Once the line containing "none -> orange" is found, set down that line and each one after it exactly, through the end of the entries.
Dataset excerpts START
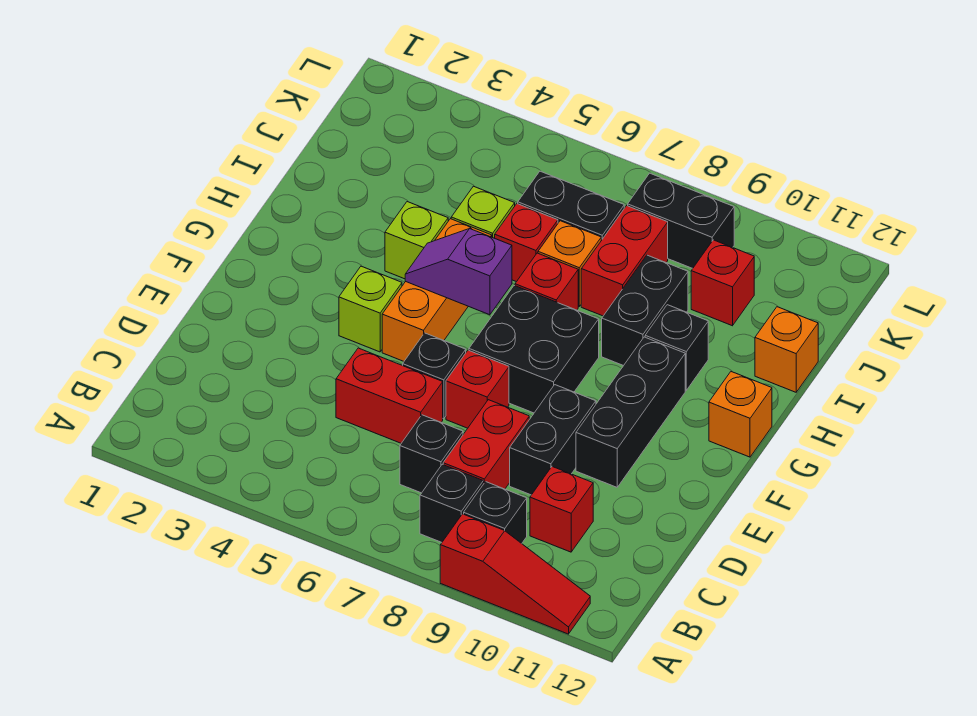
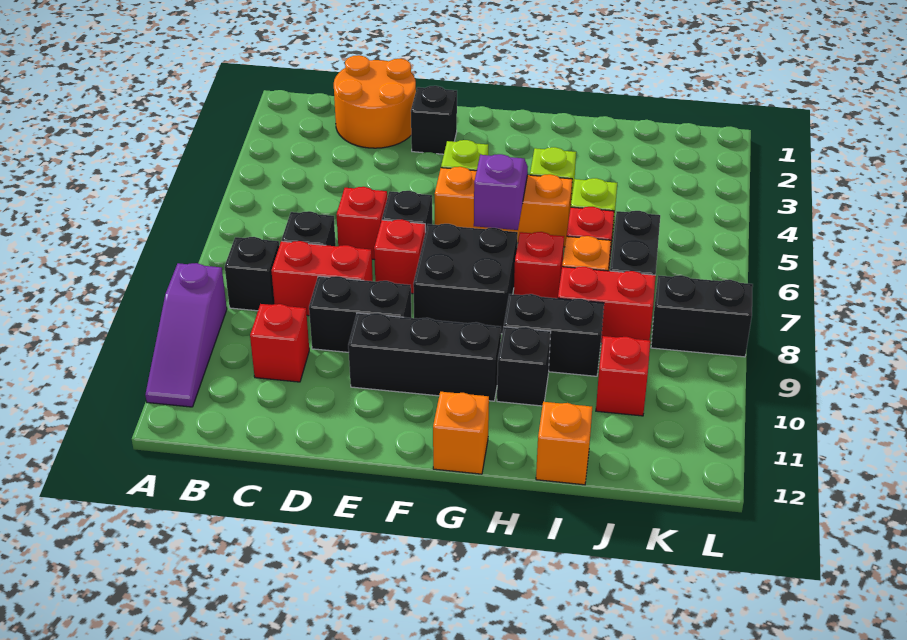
red 1x3 slope [440,514,590,634] -> purple 1x3 slope [145,263,227,407]
black 1x1 brick [464,482,527,543] -> black 1x1 brick moved to [411,86,457,154]
none -> orange 2x2 round brick [334,55,416,148]
red 1x2 brick [336,348,443,443] -> red 1x1 brick [337,187,387,260]
black 1x2 brick [628,173,734,268] -> black 1x2 brick turned to [651,275,753,357]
Dataset excerpts END
### [Answer space]
none -> orange 2x2 round brick [334,55,416,148]
red 1x2 brick [336,348,443,443] -> red 1x1 brick [337,187,387,260]
black 1x2 brick [628,173,734,268] -> black 1x2 brick turned to [651,275,753,357]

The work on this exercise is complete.